Description of the task: Please reproduce every record, keeping each one exactly as written.
=== Input records ===
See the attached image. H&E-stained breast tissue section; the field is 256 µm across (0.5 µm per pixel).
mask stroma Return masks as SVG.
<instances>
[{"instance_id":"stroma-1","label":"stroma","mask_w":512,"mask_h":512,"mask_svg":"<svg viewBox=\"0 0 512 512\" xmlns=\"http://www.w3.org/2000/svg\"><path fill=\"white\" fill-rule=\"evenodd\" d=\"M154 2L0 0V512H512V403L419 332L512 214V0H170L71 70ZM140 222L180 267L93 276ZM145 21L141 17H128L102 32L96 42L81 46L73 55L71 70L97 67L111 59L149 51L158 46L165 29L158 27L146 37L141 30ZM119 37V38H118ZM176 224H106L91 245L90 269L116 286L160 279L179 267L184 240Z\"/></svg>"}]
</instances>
===
Expected answer:
See the attached image. H&E-stained breast tissue section; the field is 256 µm across (0.5 µm per pixel).
mask stroma Return masks as SVG.
<instances>
[{"instance_id":"stroma-1","label":"stroma","mask_w":512,"mask_h":512,"mask_svg":"<svg viewBox=\"0 0 512 512\" xmlns=\"http://www.w3.org/2000/svg\"><path fill=\"white\" fill-rule=\"evenodd\" d=\"M154 2L0 0V512H512V403L419 332L512 214V0H170L71 70ZM140 222L180 267L93 276ZM145 21L141 17H128L102 32L96 42L81 46L73 55L71 70L97 67L111 59L149 51L158 46L165 29L158 27L146 37L141 30ZM119 37V38H118ZM176 224H106L91 245L90 269L116 286L160 279L179 267L184 240Z\"/></svg>"}]
</instances>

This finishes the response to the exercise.